(TO DO) List each line of the entries below that contains the string "Chart", copying every such line in full.

(PROVIDED RECORDS)
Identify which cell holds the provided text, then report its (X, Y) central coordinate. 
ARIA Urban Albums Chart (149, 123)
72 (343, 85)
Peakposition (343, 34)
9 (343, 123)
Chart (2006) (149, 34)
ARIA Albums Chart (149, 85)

(COMPLETE RESPONSE)
ARIA Urban Albums Chart (149, 123)
Chart (2006) (149, 34)
ARIA Albums Chart (149, 85)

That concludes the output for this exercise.